A run of records:
________________________________________
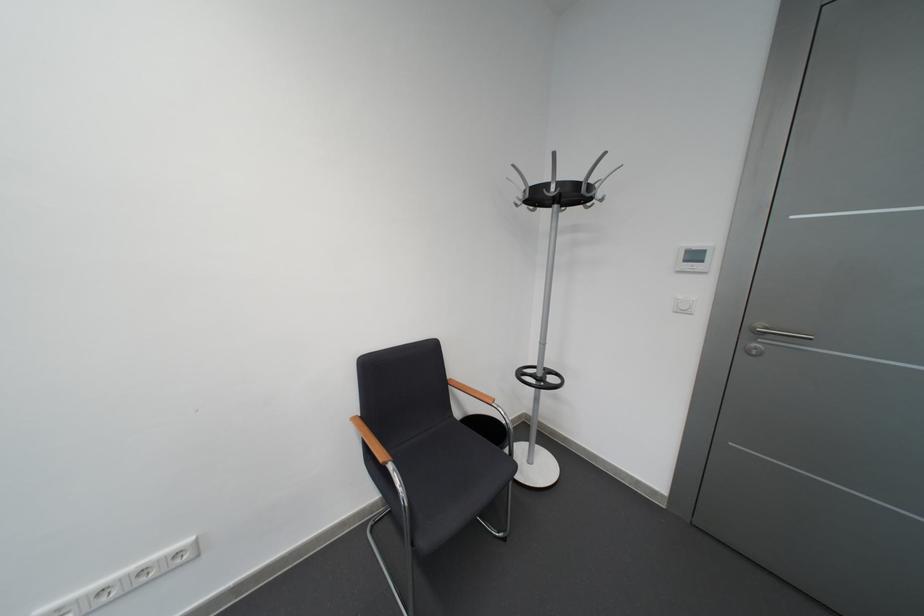
Find where to resting arm the wooden chair armrest. Please return your answer as a coordinate pair (x, y).

(371, 440)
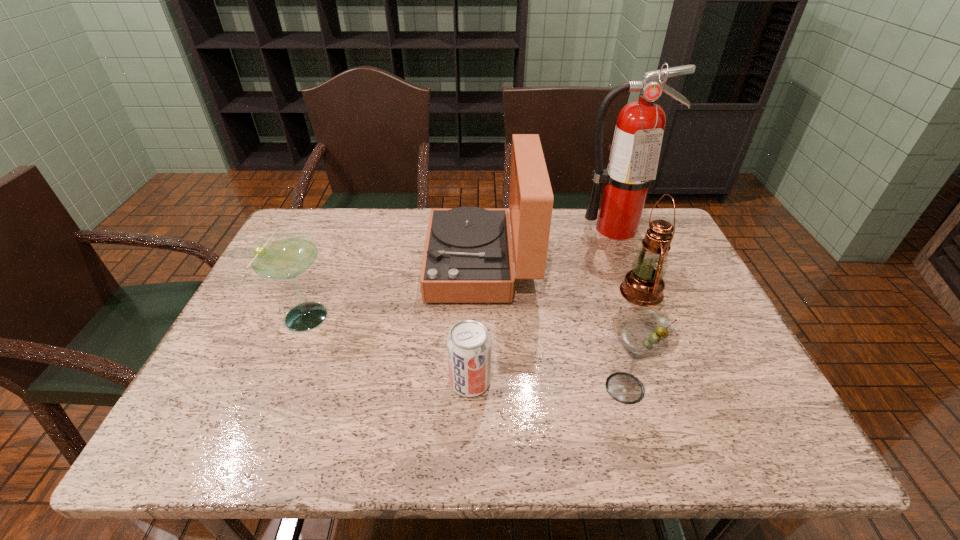
Image resolution: width=960 pixels, height=540 pixels. Identify the location of fire extinguisher. (635, 151).

The width and height of the screenshot is (960, 540). What are the coordinates of `phonograph record` in the screenshot? It's located at (467, 258).

Locate an element on the screen. The image size is (960, 540). oil lamp is located at coordinates (643, 285).

Locate an element on the screen. This screenshot has width=960, height=540. the farther martini is located at coordinates (284, 255).

What are the coordinates of `the leftmost object` in the screenshot? It's located at (284, 255).

Locate an element on the screen. This screenshot has height=540, width=960. the right martini is located at coordinates (643, 333).

The image size is (960, 540). What are the coordinates of `soda can` in the screenshot? It's located at point(468,344).

At what (x,y) coordinates should I click in order to perform the action: click on free space located on the nozzle side of the tallest object. Please return your answer as a coordinate pair (x, y). The image size is (960, 540). Looking at the image, I should click on (644, 300).

Identify the location of vacant space situated 0.260m on the face of the phonograph record. Image resolution: width=960 pixels, height=540 pixels. (335, 265).

Locate an element on the screen. This screenshot has width=960, height=540. free space located 0.210m on the face of the phonograph record is located at coordinates (353, 265).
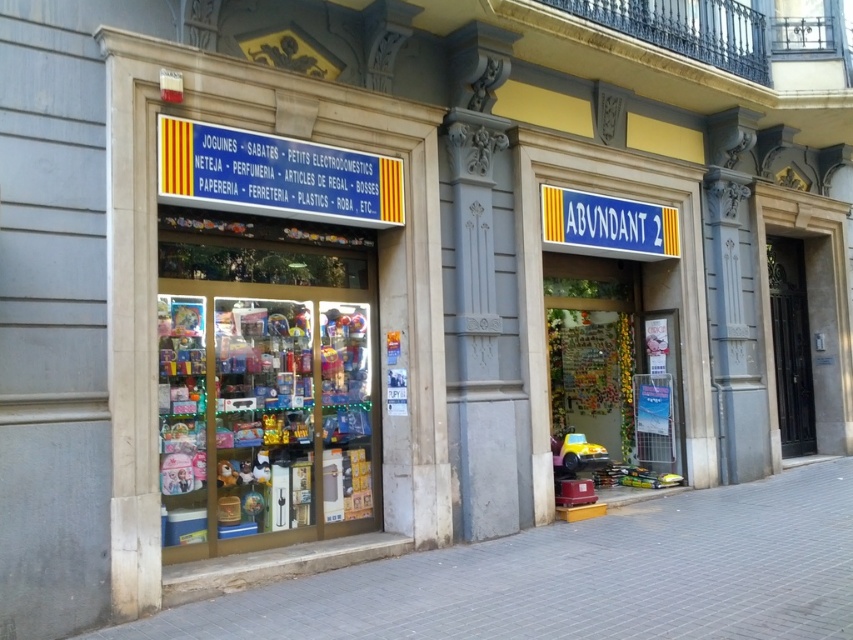
You are standing in front of the shop named ABUNDANT 2. You see the gray concrete pavement at lower left and the blue plastic sign at upper center. Which object is closer to you?

The gray concrete pavement at lower left is closer to you because it is in front of the blue plastic sign at upper center.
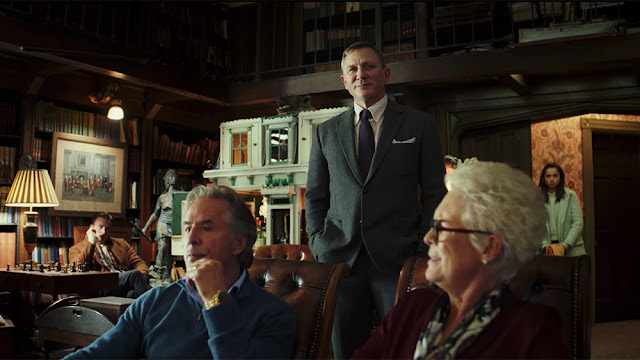
The width and height of the screenshot is (640, 360). Identify the location of leather chairs. (281, 275), (300, 254), (569, 275), (417, 277).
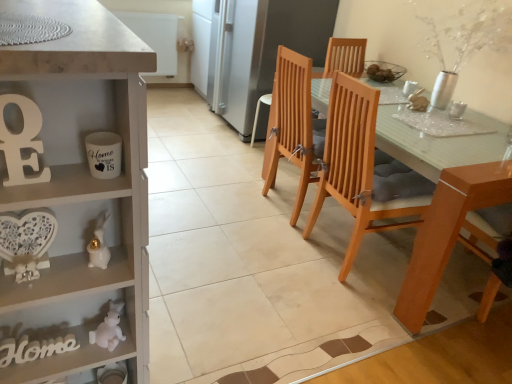
Question: Would you say light brown wood chair at center, which appears as the first chair when viewed from the left, contains satin silver refrigerator at center?

Choices:
 (A) no
 (B) yes

Answer: (A)

Question: Is light brown wood chair at center, which appears as the first chair when viewed from the left, far away from satin silver refrigerator at center?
________________________________________
What is asked:
Please reproduce every one of the lines above word for word, omitting the pictures.

Answer below:
Find where to resting arm the wooden chair armrest. Please return your answer as a coordinate pair (x, y).

(371, 440)
Image resolution: width=960 pixels, height=540 pixels. Identify the location of fire extinguisher. (635, 151).

The width and height of the screenshot is (960, 540). What are the coordinates of `phonograph record` in the screenshot? It's located at (467, 258).

Locate an element on the screen. The image size is (960, 540). oil lamp is located at coordinates (643, 285).

Locate an element on the screen. This screenshot has width=960, height=540. the farther martini is located at coordinates (284, 255).

What are the coordinates of `the leftmost object` in the screenshot? It's located at (284, 255).

Locate an element on the screen. This screenshot has height=540, width=960. the right martini is located at coordinates (643, 333).

The image size is (960, 540). What are the coordinates of `soda can` in the screenshot? It's located at point(468,344).

At what (x,y) coordinates should I click in order to perform the action: click on free space located on the nozzle side of the tallest object. Please return your answer as a coordinate pair (x, y). The image size is (960, 540). Looking at the image, I should click on (644, 300).

Identify the location of vacant space situated 0.260m on the face of the phonograph record. Image resolution: width=960 pixels, height=540 pixels. (335, 265).

Locate an element on the screen. This screenshot has width=960, height=540. free space located 0.210m on the face of the phonograph record is located at coordinates (353, 265).
You are standing in front of the shop named ABUNDANT 2. You see the gray concrete pavement at lower left and the blue plastic sign at upper center. Which object is closer to you?

The gray concrete pavement at lower left is closer to you because it is in front of the blue plastic sign at upper center.
The width and height of the screenshot is (640, 360). Identify the location of leather chairs. (281, 275), (300, 254), (569, 275), (417, 277).
Question: Would you say light brown wood chair at center, which appears as the first chair when viewed from the left, contains satin silver refrigerator at center?

Choices:
 (A) no
 (B) yes

Answer: (A)

Question: Is light brown wood chair at center, which appears as the first chair when viewed from the left, far away from satin silver refrigerator at center?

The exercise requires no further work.